━━ Extracted records

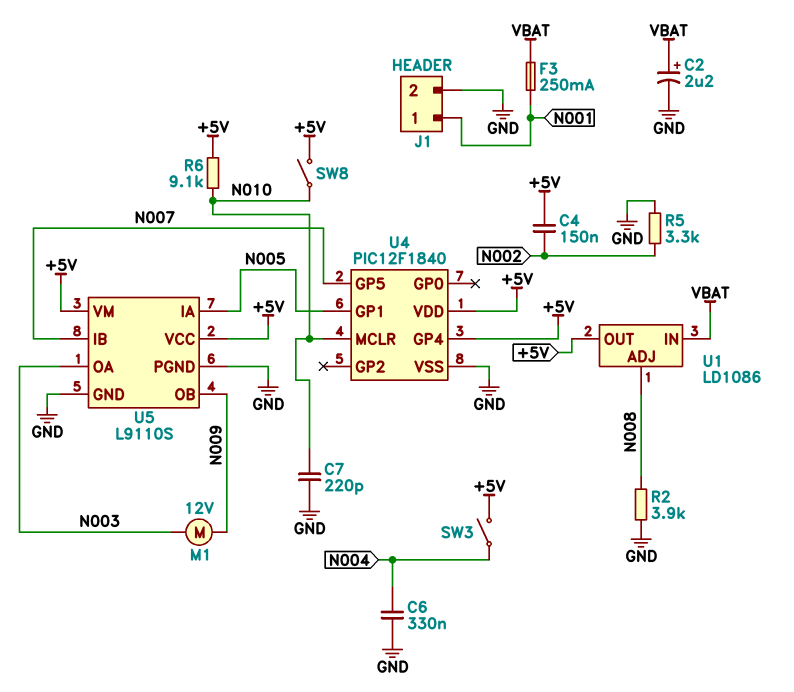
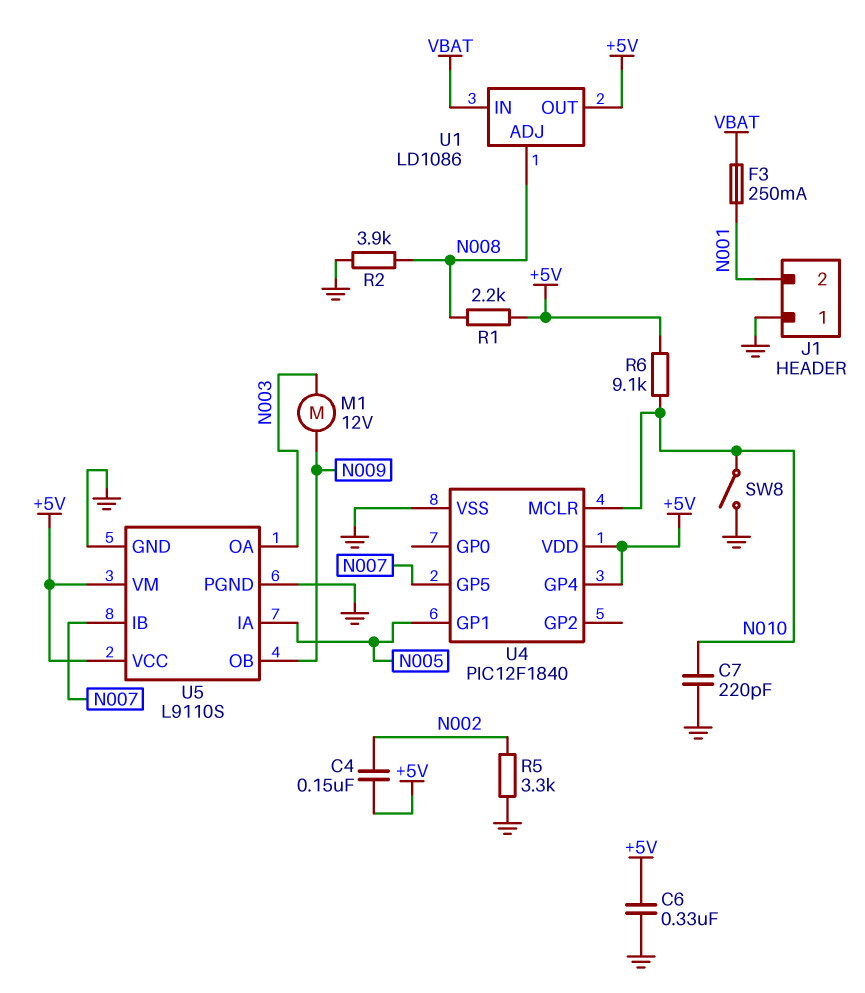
C2: 2.2uF (plus VBAT, minus GND) -> none
C6: 330nF (GND, N004) -> 330nF (+5V, GND)
J1 pin 1: N001 -> GND
J1 pin 2: GND -> N001
R1: none -> 2.2k (+5V, N008)
SW3: switch (+5V, N004) -> none
SW8: switch (+5V, N010) -> switch (GND, N010)

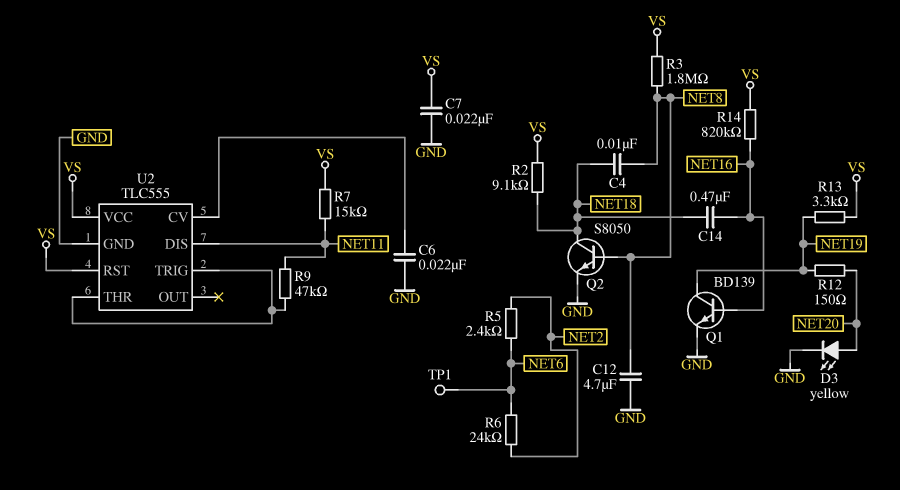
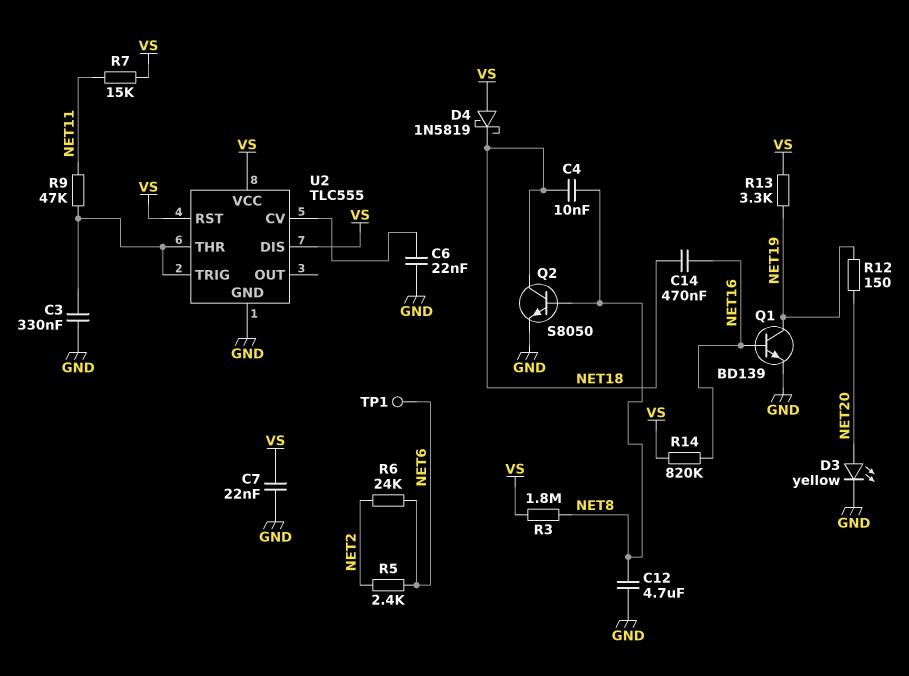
C3: none -> 330nF (GND, U2/THR)
D4: none -> schottky 1N5819 (A VS, K NET18)
R2: 9.1k (NET18, VS) -> none
U2 pin DIS: NET11 -> VS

━━━━

## Problem to work on
Please retype the records above exactly, but leave out any pictures.

## Result
C2: 2.2uF (plus VBAT, minus GND) -> none
C6: 330nF (GND, N004) -> 330nF (+5V, GND)
J1 pin 1: N001 -> GND
J1 pin 2: GND -> N001
R1: none -> 2.2k (+5V, N008)
SW3: switch (+5V, N004) -> none
SW8: switch (+5V, N010) -> switch (GND, N010)

C3: none -> 330nF (GND, U2/THR)
D4: none -> schottky 1N5819 (A VS, K NET18)
R2: 9.1k (NET18, VS) -> none
U2 pin DIS: NET11 -> VS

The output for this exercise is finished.